(Items from a data source)

+-------+

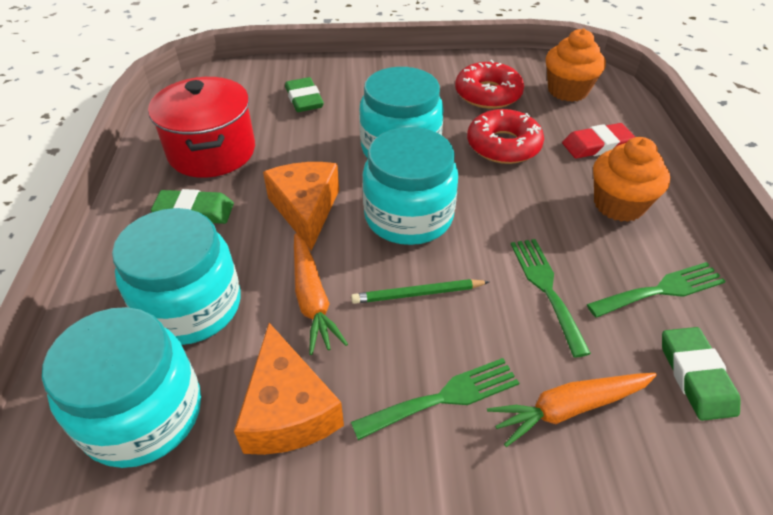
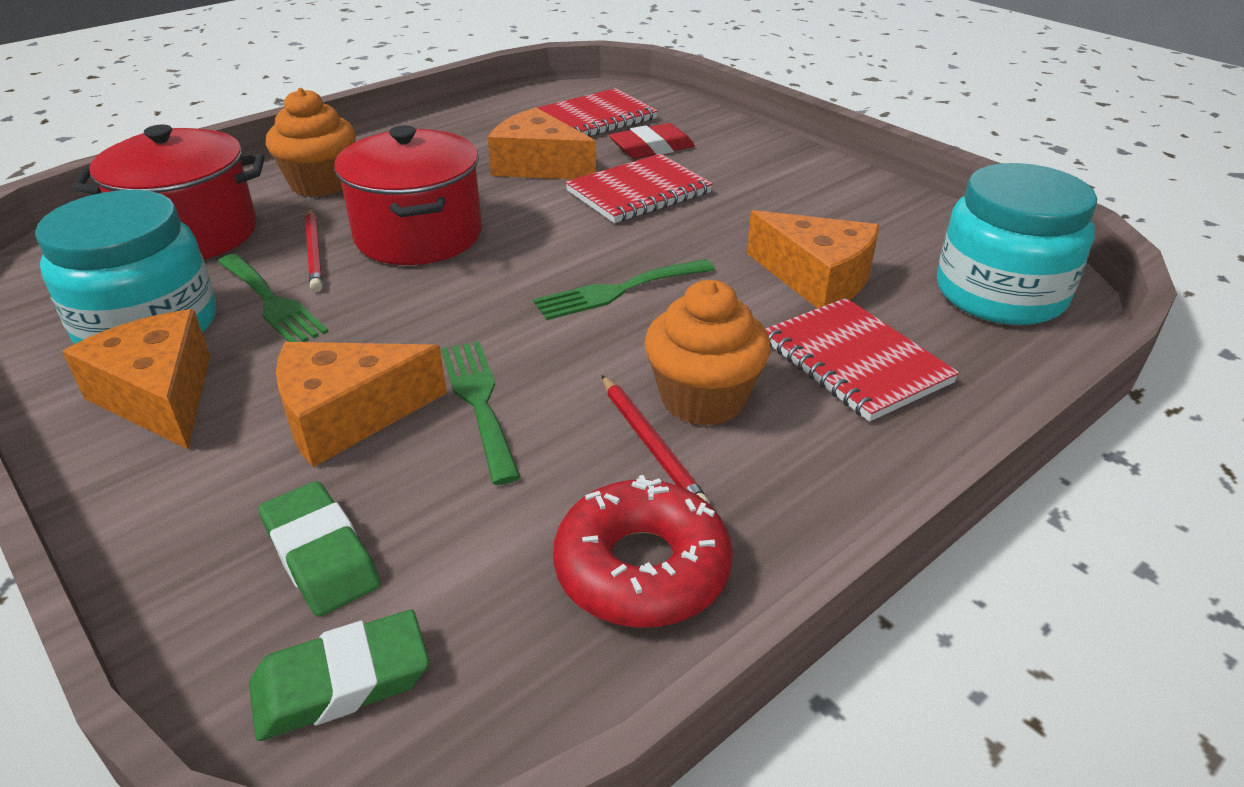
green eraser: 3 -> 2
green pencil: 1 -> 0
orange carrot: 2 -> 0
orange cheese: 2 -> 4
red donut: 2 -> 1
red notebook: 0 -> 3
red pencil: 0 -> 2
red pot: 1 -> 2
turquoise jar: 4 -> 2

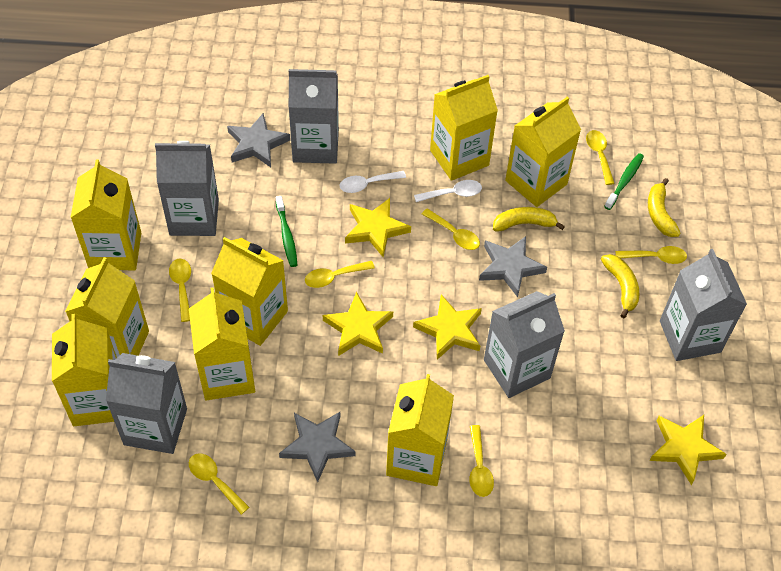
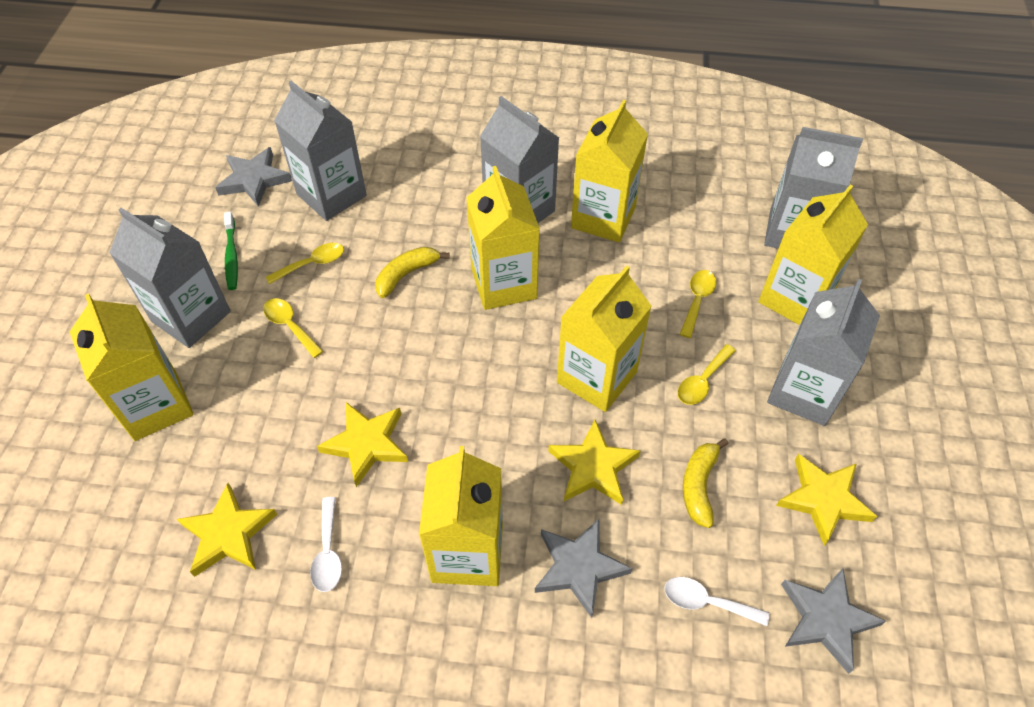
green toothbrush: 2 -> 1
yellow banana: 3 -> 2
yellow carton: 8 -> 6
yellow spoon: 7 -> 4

+-------+

# [Problem]
Print the stretch of the data from the line with "orange carrot: 2 -> 0" through its last line, exactly and with both ends kept. Omit pictures.

# [Result for this task]
orange carrot: 2 -> 0
orange cheese: 2 -> 4
red donut: 2 -> 1
red notebook: 0 -> 3
red pencil: 0 -> 2
red pot: 1 -> 2
turquoise jar: 4 -> 2

green toothbrush: 2 -> 1
yellow banana: 3 -> 2
yellow carton: 8 -> 6
yellow spoon: 7 -> 4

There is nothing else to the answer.